*Objective*.
Which lines in the data below contain the word "black"? Extract each of them in full.

*Material supplied*.
________________________

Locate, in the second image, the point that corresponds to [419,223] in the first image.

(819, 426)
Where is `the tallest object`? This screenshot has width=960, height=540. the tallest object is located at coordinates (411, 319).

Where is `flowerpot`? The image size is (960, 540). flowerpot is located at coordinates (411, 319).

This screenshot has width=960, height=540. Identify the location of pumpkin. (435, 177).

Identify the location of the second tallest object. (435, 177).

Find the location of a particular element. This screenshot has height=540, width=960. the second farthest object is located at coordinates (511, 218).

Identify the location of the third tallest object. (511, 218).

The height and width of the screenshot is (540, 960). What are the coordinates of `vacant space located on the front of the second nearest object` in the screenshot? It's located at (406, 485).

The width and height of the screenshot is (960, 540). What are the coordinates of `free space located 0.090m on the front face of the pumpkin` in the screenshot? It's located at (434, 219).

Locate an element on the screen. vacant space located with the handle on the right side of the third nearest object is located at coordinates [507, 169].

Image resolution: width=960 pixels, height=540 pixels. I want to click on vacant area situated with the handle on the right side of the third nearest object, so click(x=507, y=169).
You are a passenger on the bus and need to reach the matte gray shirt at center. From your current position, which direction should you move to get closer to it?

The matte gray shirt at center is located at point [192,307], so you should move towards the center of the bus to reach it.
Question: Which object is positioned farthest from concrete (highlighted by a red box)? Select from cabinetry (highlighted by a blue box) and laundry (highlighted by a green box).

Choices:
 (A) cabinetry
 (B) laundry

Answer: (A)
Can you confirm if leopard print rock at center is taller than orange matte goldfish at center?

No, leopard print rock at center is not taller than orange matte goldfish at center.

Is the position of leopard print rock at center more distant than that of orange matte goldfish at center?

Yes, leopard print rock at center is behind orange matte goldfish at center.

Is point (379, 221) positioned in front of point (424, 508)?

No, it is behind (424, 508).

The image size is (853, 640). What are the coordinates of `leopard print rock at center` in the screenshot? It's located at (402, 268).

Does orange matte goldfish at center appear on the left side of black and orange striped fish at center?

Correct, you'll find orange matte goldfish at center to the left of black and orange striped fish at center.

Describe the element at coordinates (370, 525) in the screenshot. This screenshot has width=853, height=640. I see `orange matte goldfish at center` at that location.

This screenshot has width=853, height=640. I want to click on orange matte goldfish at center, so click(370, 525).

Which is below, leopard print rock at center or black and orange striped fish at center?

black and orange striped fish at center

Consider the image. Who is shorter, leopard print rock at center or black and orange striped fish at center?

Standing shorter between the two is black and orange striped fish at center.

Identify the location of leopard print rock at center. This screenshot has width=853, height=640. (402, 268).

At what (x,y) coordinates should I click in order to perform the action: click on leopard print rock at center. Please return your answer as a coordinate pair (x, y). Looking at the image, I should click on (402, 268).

________________________

*Answer to the task*.
Does orange matte goldfish at center appear on the left side of black and orange striped fish at center?
Correct, you'll find orange matte goldfish at center to the left of black and orange striped fish at center.
Which is below, leopard print rock at center or black and orange striped fish at center?
black and orange striped fish at center
Consider the image. Who is shorter, leopard print rock at center or black and orange striped fish at center?
Standing shorter between the two is black and orange striped fish at center.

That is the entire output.